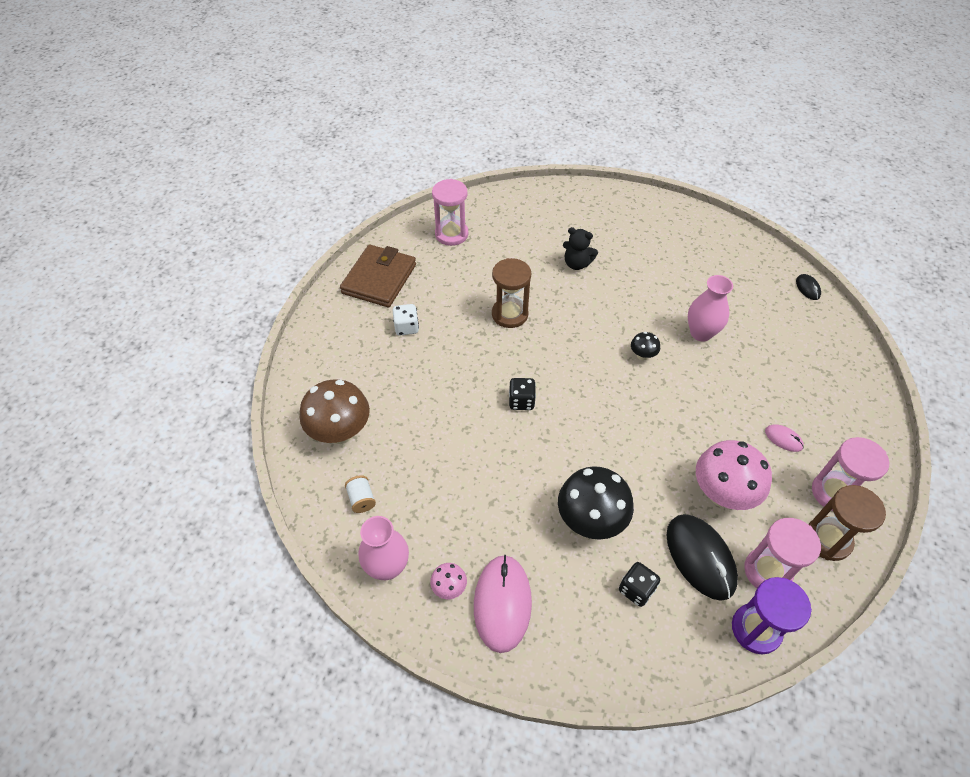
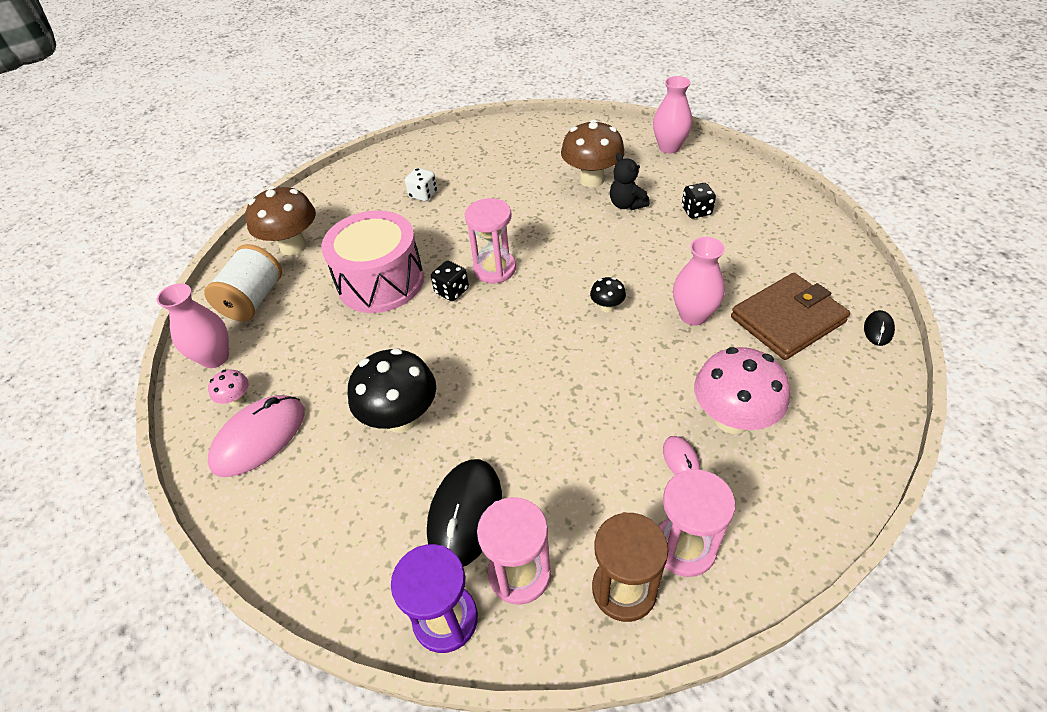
camera: 40 degrees right, 5 degrees down
(361, 499) = (253, 300): white spool -> white spool, size x2.06
(379, 279) = (442, 152): brown wallet -> brown wallet (787, 319)
(451, 234) = (536, 141): pink hourglass -> pink hourglass (494, 269)
(456, 423) = (381, 282): none -> pink drum
(510, 314) = (518, 220): brown hourglass -> none
(531, 253) = (591, 180): none -> brown mushroom
(560, 199) = (669, 147): none -> pink vase
(636, 589) = (375, 501): black dice -> black dice (696, 211)
(722, 494) = (552, 471): pink mushroom -> pink mushroom (732, 419)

## TASK REQUIREMENTS
Pictures aside, write out all of the records exactly.

## EXERCISE ANSWER
camera: 40 degrees right, 5 degrees down
(361, 499) = (253, 300): white spool -> white spool, size x2.06
(379, 279) = (442, 152): brown wallet -> brown wallet (787, 319)
(451, 234) = (536, 141): pink hourglass -> pink hourglass (494, 269)
(456, 423) = (381, 282): none -> pink drum
(510, 314) = (518, 220): brown hourglass -> none
(531, 253) = (591, 180): none -> brown mushroom
(560, 199) = (669, 147): none -> pink vase
(636, 589) = (375, 501): black dice -> black dice (696, 211)
(722, 494) = (552, 471): pink mushroom -> pink mushroom (732, 419)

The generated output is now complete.